(Dataset excerpts)
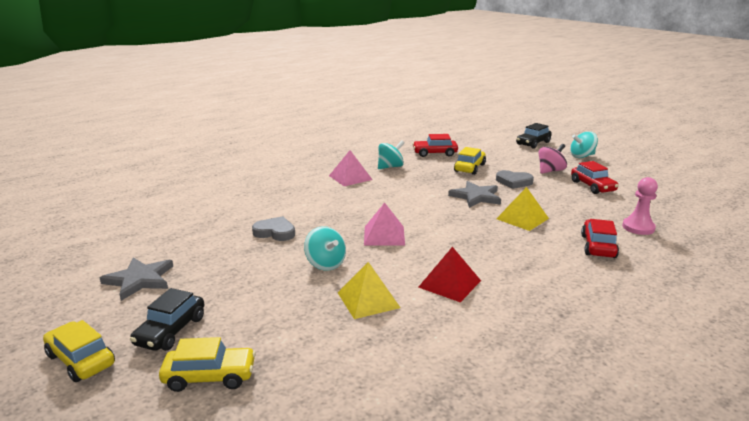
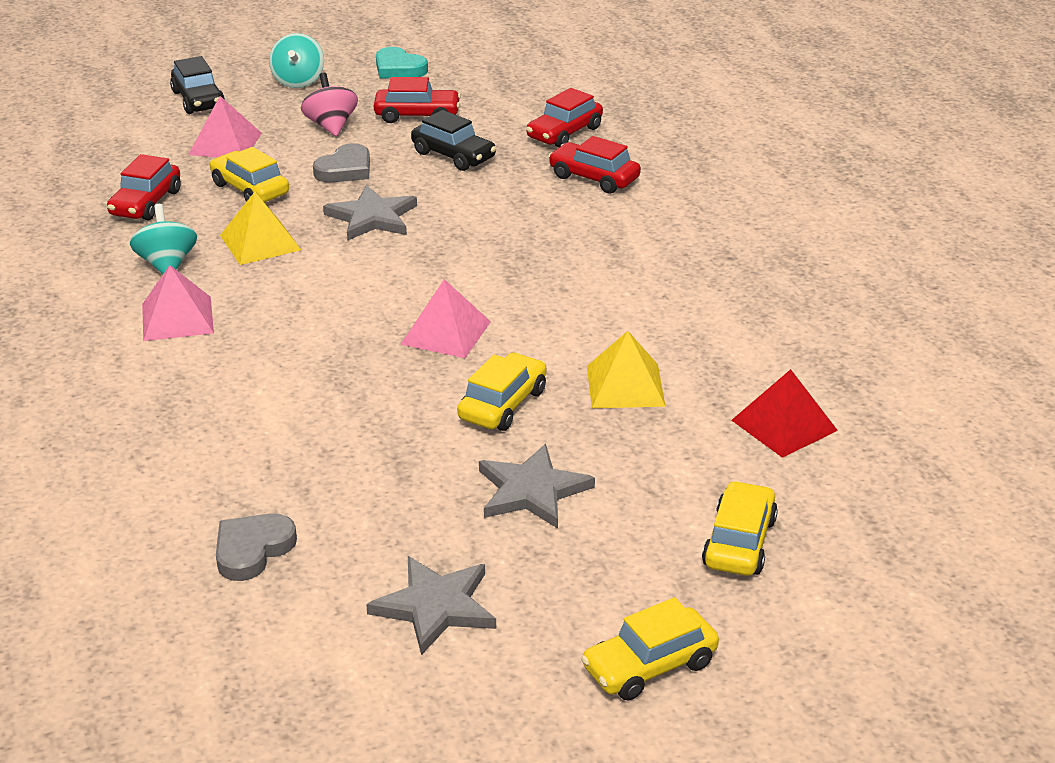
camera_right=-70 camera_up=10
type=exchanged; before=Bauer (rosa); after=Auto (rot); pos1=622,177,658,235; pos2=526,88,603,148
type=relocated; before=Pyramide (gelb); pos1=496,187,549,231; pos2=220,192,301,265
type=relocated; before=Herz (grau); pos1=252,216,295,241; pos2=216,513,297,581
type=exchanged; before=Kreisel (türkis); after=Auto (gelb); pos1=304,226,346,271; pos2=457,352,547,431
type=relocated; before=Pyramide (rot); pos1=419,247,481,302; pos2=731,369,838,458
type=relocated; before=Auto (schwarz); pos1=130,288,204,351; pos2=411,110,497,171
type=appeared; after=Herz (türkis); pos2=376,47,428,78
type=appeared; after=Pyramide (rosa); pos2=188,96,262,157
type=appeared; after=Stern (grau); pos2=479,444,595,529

§ WORK INSTRUCTIONS
Write out every line of the entries that holds the word "appeared".

§ RESULT OF THIS TASK
type=appeared; after=Herz (türkis); pos2=376,47,428,78
type=appeared; after=Pyramide (rosa); pos2=188,96,262,157
type=appeared; after=Stern (grau); pos2=479,444,595,529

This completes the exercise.